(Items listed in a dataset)
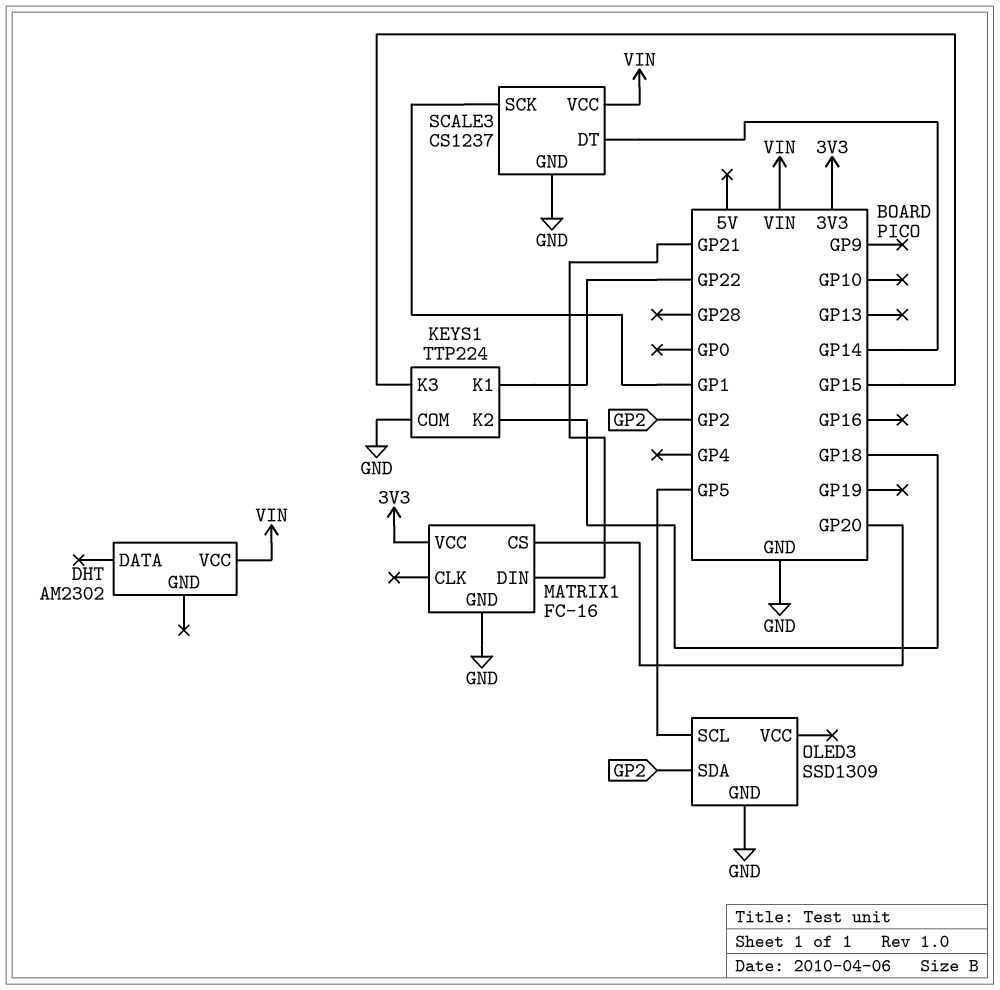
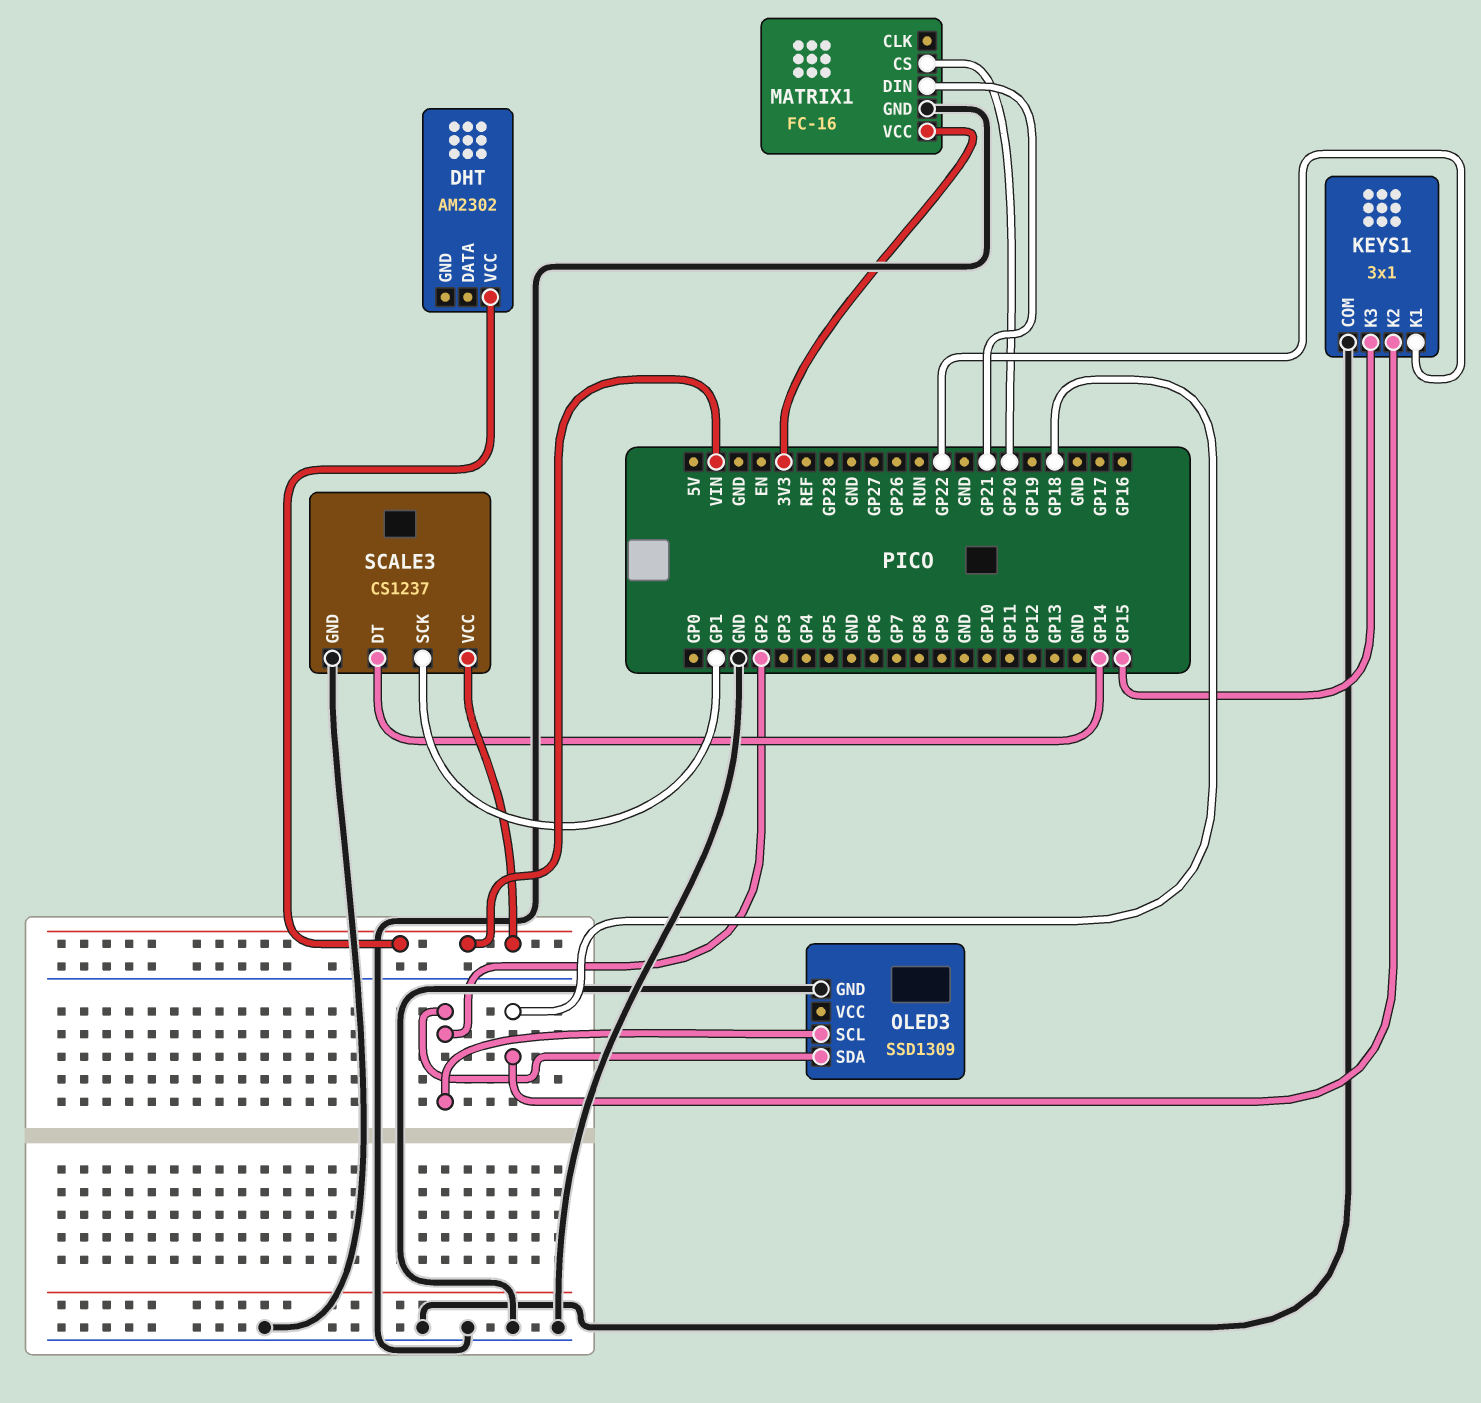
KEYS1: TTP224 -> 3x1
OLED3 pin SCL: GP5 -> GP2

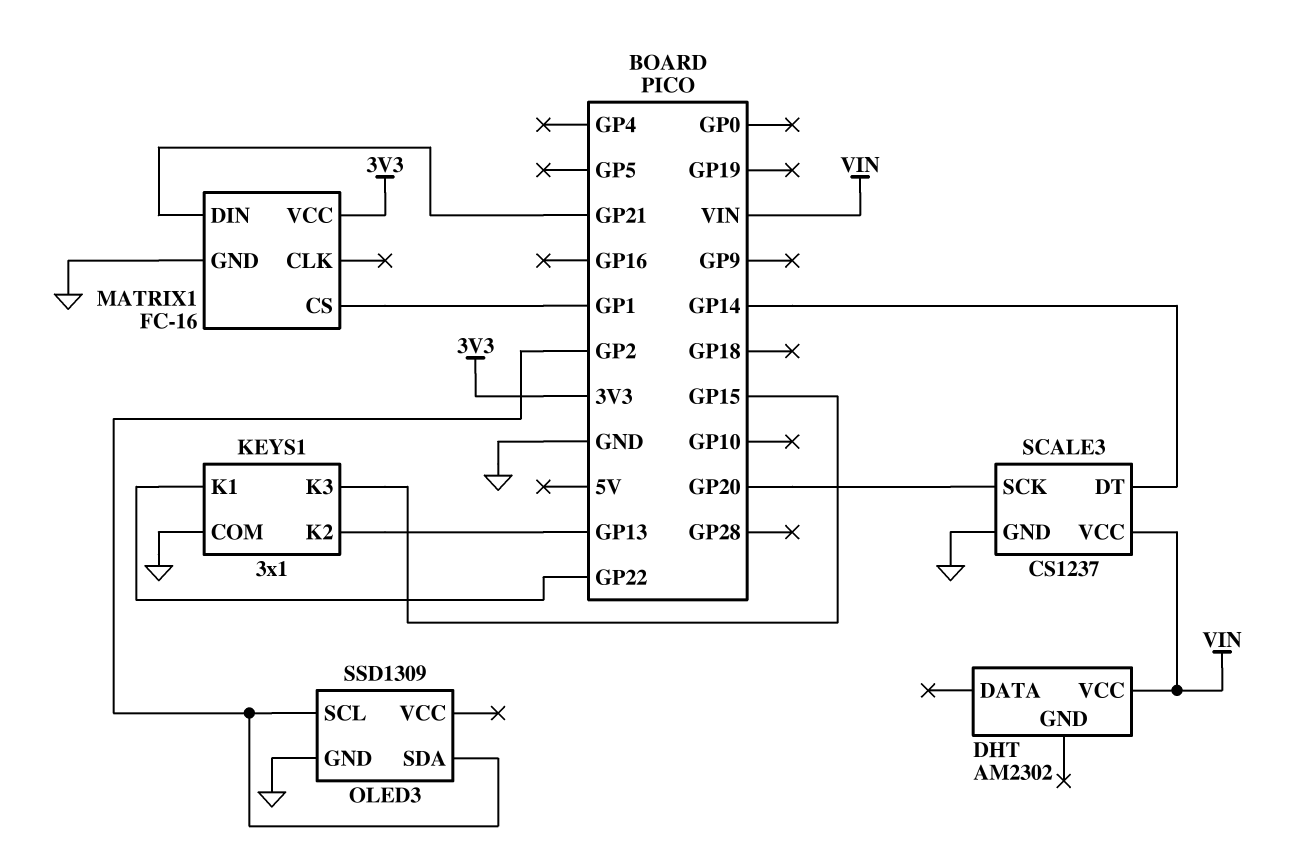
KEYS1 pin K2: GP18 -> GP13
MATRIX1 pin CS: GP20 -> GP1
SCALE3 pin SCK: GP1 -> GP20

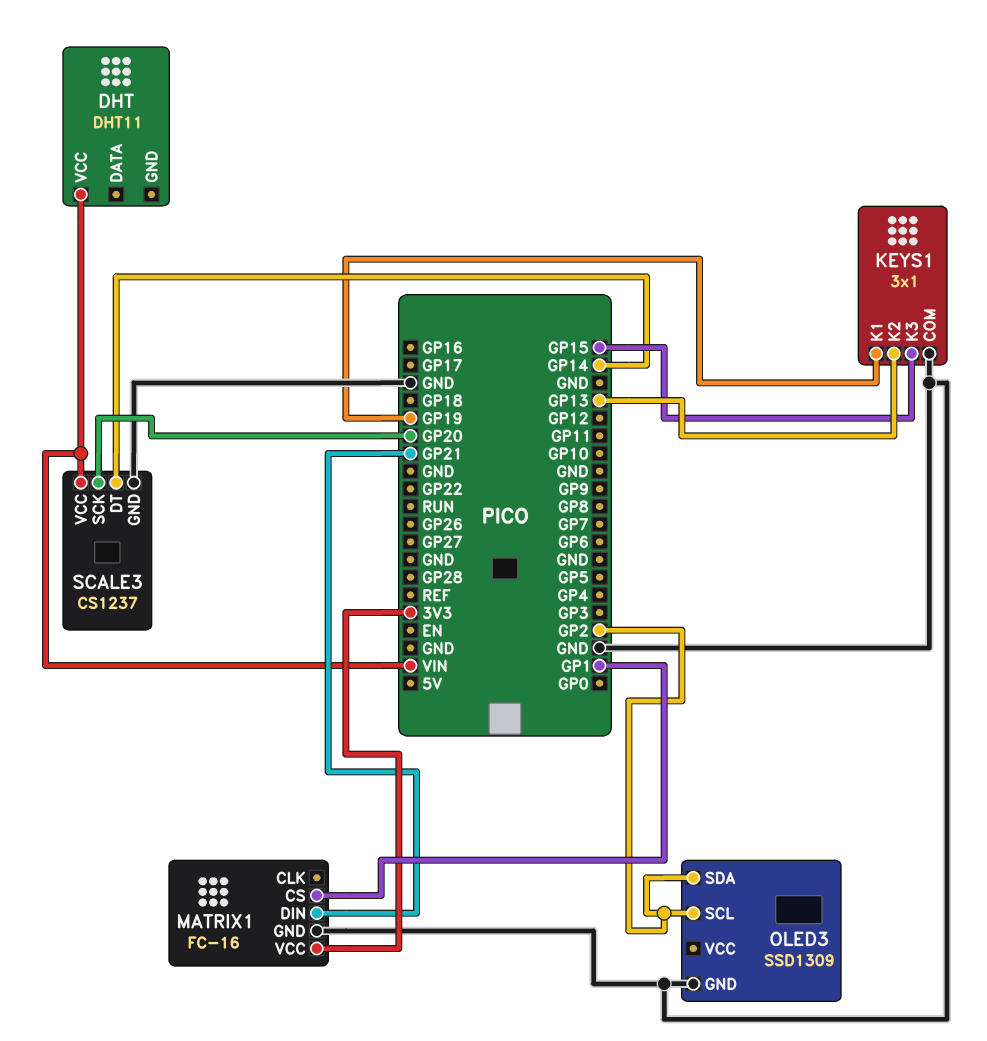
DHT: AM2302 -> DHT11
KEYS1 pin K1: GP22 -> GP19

_TASK GOAL_: Each line from the one containing "SCALE3 pin SCK: GP1 -> GP20" down to the final line of the records above must be reproduced exactly; no pictures go into the copy.

_EXERCISE OUTPUT_:
SCALE3 pin SCK: GP1 -> GP20

DHT: AM2302 -> DHT11
KEYS1 pin K1: GP22 -> GP19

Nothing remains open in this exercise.